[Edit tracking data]
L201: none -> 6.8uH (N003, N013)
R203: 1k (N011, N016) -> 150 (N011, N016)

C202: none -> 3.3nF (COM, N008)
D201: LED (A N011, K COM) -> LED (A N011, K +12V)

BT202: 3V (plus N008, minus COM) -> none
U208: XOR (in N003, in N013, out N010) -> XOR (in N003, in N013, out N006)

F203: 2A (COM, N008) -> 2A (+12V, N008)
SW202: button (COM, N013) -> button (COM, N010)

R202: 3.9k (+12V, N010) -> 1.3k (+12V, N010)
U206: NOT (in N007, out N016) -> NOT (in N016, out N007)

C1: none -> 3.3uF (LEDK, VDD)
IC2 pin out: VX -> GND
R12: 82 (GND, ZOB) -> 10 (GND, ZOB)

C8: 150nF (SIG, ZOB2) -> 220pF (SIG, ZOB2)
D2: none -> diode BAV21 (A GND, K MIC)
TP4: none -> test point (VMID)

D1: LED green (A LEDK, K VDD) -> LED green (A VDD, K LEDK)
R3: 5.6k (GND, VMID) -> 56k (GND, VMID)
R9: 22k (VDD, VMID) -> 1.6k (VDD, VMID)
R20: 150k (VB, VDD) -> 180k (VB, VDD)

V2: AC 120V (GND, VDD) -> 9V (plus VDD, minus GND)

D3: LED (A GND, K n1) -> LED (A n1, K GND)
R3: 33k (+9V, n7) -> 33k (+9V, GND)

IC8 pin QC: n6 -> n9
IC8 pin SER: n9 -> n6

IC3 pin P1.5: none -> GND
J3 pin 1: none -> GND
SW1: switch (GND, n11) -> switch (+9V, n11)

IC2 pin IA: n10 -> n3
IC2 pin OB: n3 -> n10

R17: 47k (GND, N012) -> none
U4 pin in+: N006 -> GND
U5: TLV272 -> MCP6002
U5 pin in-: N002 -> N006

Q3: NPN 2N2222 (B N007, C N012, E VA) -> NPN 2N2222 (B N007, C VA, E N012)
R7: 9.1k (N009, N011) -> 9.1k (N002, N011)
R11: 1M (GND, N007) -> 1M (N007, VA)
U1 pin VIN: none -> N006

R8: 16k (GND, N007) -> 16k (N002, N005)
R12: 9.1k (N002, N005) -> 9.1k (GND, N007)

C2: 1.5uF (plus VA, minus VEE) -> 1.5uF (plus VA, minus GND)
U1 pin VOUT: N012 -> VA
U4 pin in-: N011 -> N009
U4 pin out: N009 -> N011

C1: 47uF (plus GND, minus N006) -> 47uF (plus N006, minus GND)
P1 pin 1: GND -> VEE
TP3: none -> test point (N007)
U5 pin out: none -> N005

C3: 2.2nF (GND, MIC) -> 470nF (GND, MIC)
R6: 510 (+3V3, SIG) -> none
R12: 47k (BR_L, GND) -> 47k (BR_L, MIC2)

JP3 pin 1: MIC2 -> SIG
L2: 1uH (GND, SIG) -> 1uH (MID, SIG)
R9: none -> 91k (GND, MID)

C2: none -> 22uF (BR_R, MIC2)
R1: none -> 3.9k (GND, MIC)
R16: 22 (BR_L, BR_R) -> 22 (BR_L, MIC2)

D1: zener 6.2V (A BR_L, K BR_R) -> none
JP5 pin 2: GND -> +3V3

Your objective: Take every line from the data that includes the word "VMID".

Solution to the exercise:
TP4: none -> test point (VMID)
R3: 5.6k (GND, VMID) -> 56k (GND, VMID)
R9: 22k (VDD, VMID) -> 1.6k (VDD, VMID)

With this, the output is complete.